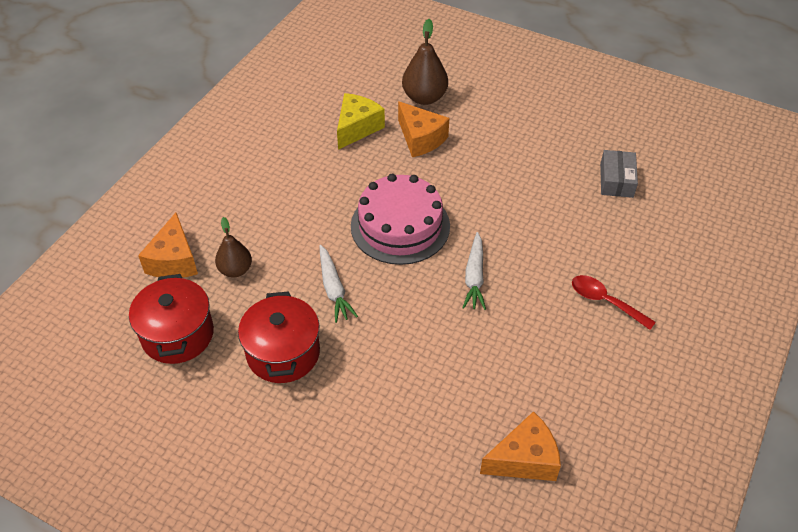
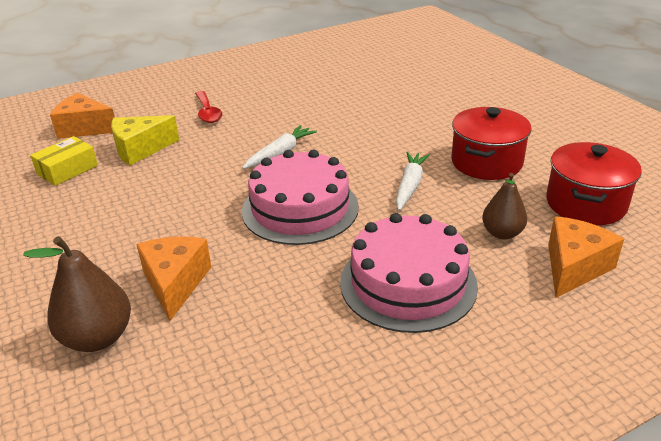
camera: 145 degrees left, 15 degrees down
(280, 200) = (408, 283): none -> pink cake
(357, 128) = (232, 334): yellow cheese -> yellow cheese (140, 149)
(524, 459) = (357, 76): orange cheese -> orange cheese (84, 128)
(616, 180) = (67, 170): grey box -> yellow box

Your assignment:
Everything in the entries above must be output again exactly, except the pictures.

Exercise result:
camera: 145 degrees left, 15 degrees down
(280, 200) = (408, 283): none -> pink cake
(357, 128) = (232, 334): yellow cheese -> yellow cheese (140, 149)
(524, 459) = (357, 76): orange cheese -> orange cheese (84, 128)
(616, 180) = (67, 170): grey box -> yellow box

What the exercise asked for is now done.